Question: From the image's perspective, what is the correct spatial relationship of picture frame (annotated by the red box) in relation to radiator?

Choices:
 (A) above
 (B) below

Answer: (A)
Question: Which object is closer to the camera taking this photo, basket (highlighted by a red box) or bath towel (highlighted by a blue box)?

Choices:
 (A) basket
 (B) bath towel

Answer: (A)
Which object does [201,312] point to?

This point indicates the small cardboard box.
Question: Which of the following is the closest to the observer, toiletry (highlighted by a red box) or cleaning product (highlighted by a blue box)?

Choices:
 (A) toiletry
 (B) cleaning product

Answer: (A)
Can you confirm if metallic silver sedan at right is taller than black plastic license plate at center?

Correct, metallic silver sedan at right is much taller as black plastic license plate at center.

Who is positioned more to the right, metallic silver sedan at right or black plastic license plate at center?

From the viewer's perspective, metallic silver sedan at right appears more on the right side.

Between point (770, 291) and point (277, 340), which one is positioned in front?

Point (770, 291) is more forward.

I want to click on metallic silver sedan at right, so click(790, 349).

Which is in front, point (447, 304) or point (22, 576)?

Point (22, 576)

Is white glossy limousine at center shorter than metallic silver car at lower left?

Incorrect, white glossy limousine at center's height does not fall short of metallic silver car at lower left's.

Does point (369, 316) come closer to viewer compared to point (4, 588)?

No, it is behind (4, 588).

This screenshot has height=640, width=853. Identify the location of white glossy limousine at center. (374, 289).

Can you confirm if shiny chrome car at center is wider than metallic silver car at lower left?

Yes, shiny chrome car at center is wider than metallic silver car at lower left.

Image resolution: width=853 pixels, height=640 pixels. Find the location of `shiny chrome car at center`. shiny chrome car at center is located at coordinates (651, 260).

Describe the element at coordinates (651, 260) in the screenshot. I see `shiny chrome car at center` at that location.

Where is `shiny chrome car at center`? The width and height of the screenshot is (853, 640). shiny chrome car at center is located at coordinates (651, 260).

§ **Brief**: Copy the data above line for line, without changing anything.

§ **Solution to the problem**:
Question: From the image's perspective, what is the correct spatial relationship of picture frame (annotated by the red box) in relation to radiator?

Choices:
 (A) above
 (B) below

Answer: (A)
Question: Which object is closer to the camera taking this photo, basket (highlighted by a red box) or bath towel (highlighted by a blue box)?

Choices:
 (A) basket
 (B) bath towel

Answer: (A)
Which object does [201,312] point to?

This point indicates the small cardboard box.
Question: Which of the following is the closest to the observer, toiletry (highlighted by a red box) or cleaning product (highlighted by a blue box)?

Choices:
 (A) toiletry
 (B) cleaning product

Answer: (A)
Can you confirm if metallic silver sedan at right is taller than black plastic license plate at center?

Correct, metallic silver sedan at right is much taller as black plastic license plate at center.

Who is positioned more to the right, metallic silver sedan at right or black plastic license plate at center?

From the viewer's perspective, metallic silver sedan at right appears more on the right side.

Between point (770, 291) and point (277, 340), which one is positioned in front?

Point (770, 291) is more forward.

I want to click on metallic silver sedan at right, so click(790, 349).

Which is in front, point (447, 304) or point (22, 576)?

Point (22, 576)

Is white glossy limousine at center shorter than metallic silver car at lower left?

Incorrect, white glossy limousine at center's height does not fall short of metallic silver car at lower left's.

Does point (369, 316) come closer to viewer compared to point (4, 588)?

No, it is behind (4, 588).

This screenshot has height=640, width=853. Identify the location of white glossy limousine at center. (374, 289).

Can you confirm if shiny chrome car at center is wider than metallic silver car at lower left?

Yes, shiny chrome car at center is wider than metallic silver car at lower left.

Image resolution: width=853 pixels, height=640 pixels. Find the location of `shiny chrome car at center`. shiny chrome car at center is located at coordinates (651, 260).

Describe the element at coordinates (651, 260) in the screenshot. I see `shiny chrome car at center` at that location.

Where is `shiny chrome car at center`? The width and height of the screenshot is (853, 640). shiny chrome car at center is located at coordinates (651, 260).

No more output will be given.